Exercise goal. Once you have read the listing below, write all of it out again exactly.

Input material.
------------------------------------------------

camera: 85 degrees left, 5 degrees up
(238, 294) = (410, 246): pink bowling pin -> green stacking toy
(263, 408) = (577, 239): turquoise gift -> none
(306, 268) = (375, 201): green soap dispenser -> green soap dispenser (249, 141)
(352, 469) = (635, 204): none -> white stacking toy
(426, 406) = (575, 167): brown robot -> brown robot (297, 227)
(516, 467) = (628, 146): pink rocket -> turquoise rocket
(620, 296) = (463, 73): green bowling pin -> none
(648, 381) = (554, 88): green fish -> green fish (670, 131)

------------------------------------------------

Output of the task.
camera: 85 degrees left, 5 degrees up
(238, 294) = (410, 246): pink bowling pin -> green stacking toy
(263, 408) = (577, 239): turquoise gift -> none
(306, 268) = (375, 201): green soap dispenser -> green soap dispenser (249, 141)
(352, 469) = (635, 204): none -> white stacking toy
(426, 406) = (575, 167): brown robot -> brown robot (297, 227)
(516, 467) = (628, 146): pink rocket -> turquoise rocket
(620, 296) = (463, 73): green bowling pin -> none
(648, 381) = (554, 88): green fish -> green fish (670, 131)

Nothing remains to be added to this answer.